HOW TO COMPLETE THIS TASK:
Go line by line through the data below and work out how many lines contain "yellow"; the answer is that number alone.

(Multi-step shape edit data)
**********
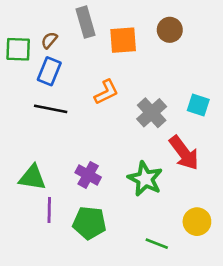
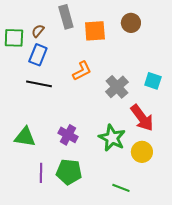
purple line: (49, 210) -> (41, 173), moved
yellow circle: (197, 222) -> (142, 152), moved

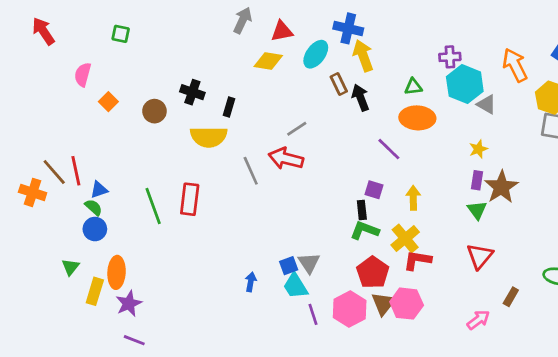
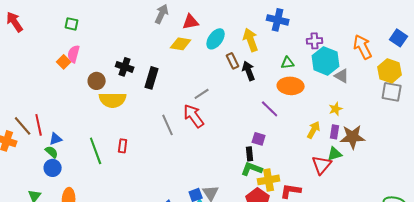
blue cross: (348, 28) -> (278, 20), moved
pink semicircle: (83, 75) -> (74, 54), moved
orange square: (108, 102) -> (64, 62), moved
black rectangle: (229, 107) -> (152, 78), size x1.5
yellow semicircle: (209, 137) -> (113, 100), moved
red arrow: (286, 159) -> (194, 116), turned 40
brown star: (501, 187) -> (353, 137), turned 30
yellow arrow: (413, 198) -> (314, 130), moved, turned 30
red rectangle: (190, 199) -> (123, 146), size x0.6
green triangle: (477, 210) -> (335, 154), turned 49
yellow cross: (405, 239) -> (269, 180), moved, turned 30
red triangle: (480, 256) -> (322, 165), moved

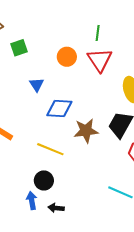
**********
SOLUTION TO THE EXERCISE:
4